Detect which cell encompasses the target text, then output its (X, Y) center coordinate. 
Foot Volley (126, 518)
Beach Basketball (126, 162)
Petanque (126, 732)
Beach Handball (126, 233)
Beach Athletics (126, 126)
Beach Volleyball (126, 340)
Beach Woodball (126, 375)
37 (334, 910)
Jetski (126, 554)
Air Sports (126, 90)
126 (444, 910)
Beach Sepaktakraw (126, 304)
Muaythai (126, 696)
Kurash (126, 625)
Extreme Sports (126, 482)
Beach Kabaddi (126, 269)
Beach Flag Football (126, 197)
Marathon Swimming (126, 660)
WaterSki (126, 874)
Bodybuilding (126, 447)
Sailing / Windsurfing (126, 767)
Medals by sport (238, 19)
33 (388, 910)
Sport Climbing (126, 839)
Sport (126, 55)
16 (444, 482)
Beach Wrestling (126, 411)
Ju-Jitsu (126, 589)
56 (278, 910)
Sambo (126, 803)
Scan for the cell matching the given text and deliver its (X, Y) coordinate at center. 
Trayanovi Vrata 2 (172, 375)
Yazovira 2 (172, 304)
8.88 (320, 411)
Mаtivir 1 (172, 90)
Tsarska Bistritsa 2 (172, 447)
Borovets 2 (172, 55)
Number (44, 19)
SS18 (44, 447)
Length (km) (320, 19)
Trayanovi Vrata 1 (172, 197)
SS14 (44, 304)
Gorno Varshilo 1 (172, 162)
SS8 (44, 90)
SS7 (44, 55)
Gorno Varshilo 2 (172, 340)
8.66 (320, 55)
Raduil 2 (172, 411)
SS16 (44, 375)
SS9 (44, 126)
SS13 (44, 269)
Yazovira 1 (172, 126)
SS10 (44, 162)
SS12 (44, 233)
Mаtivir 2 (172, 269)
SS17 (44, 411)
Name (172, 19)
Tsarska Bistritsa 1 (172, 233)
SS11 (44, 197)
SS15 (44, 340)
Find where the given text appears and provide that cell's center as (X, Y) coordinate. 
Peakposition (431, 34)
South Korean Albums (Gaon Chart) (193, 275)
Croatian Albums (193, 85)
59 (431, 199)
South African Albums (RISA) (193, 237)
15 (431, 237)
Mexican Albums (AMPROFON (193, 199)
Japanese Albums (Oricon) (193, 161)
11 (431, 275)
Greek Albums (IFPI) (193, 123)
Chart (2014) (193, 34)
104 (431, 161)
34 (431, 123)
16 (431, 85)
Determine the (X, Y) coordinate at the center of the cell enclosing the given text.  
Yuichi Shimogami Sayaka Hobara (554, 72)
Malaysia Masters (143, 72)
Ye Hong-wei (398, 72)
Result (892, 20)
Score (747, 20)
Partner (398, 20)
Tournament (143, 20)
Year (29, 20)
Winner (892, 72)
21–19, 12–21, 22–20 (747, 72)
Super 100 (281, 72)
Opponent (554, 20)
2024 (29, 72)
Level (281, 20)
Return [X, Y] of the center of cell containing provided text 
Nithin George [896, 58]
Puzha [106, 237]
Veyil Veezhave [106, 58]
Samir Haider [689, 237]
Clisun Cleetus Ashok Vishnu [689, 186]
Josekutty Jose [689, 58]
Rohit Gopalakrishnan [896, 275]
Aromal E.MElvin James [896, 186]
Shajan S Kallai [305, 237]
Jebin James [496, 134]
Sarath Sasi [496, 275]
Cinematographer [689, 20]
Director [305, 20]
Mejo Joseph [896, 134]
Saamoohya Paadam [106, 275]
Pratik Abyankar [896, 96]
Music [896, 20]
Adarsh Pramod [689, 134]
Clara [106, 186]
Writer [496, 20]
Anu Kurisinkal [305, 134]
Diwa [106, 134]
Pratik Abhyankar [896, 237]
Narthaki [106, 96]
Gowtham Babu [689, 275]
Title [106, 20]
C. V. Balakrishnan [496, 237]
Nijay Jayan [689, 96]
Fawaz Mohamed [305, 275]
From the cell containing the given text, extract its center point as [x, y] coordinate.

━━━━

**GIVEN TASK:** Transcribe verbatim everything from the start of the records down to the line containing "16 (431, 85)", with both ends included.

**RESULT BELOW:**
Detect which cell encompasses the target text, then output its (X, Y) center coordinate. 
Foot Volley (126, 518)
Beach Basketball (126, 162)
Petanque (126, 732)
Beach Handball (126, 233)
Beach Athletics (126, 126)
Beach Volleyball (126, 340)
Beach Woodball (126, 375)
37 (334, 910)
Jetski (126, 554)
Air Sports (126, 90)
126 (444, 910)
Beach Sepaktakraw (126, 304)
Muaythai (126, 696)
Kurash (126, 625)
Extreme Sports (126, 482)
Beach Kabaddi (126, 269)
Beach Flag Football (126, 197)
Marathon Swimming (126, 660)
WaterSki (126, 874)
Bodybuilding (126, 447)
Sailing / Windsurfing (126, 767)
Medals by sport (238, 19)
33 (388, 910)
Sport Climbing (126, 839)
Sport (126, 55)
16 (444, 482)
Beach Wrestling (126, 411)
Ju-Jitsu (126, 589)
56 (278, 910)
Sambo (126, 803)
Scan for the cell matching the given text and deliver its (X, Y) coordinate at center. 
Trayanovi Vrata 2 (172, 375)
Yazovira 2 (172, 304)
8.88 (320, 411)
Mаtivir 1 (172, 90)
Tsarska Bistritsa 2 (172, 447)
Borovets 2 (172, 55)
Number (44, 19)
SS18 (44, 447)
Length (km) (320, 19)
Trayanovi Vrata 1 (172, 197)
SS14 (44, 304)
Gorno Varshilo 1 (172, 162)
SS8 (44, 90)
SS7 (44, 55)
Gorno Varshilo 2 (172, 340)
8.66 (320, 55)
Raduil 2 (172, 411)
SS16 (44, 375)
SS9 (44, 126)
SS13 (44, 269)
Yazovira 1 (172, 126)
SS10 (44, 162)
SS12 (44, 233)
Mаtivir 2 (172, 269)
SS17 (44, 411)
Name (172, 19)
Tsarska Bistritsa 1 (172, 233)
SS11 (44, 197)
SS15 (44, 340)
Find where the given text appears and provide that cell's center as (X, Y) coordinate. 
Peakposition (431, 34)
South Korean Albums (Gaon Chart) (193, 275)
Croatian Albums (193, 85)
59 (431, 199)
South African Albums (RISA) (193, 237)
15 (431, 237)
Mexican Albums (AMPROFON (193, 199)
Japanese Albums (Oricon) (193, 161)
11 (431, 275)
Greek Albums (IFPI) (193, 123)
Chart (2014) (193, 34)
104 (431, 161)
34 (431, 123)
16 (431, 85)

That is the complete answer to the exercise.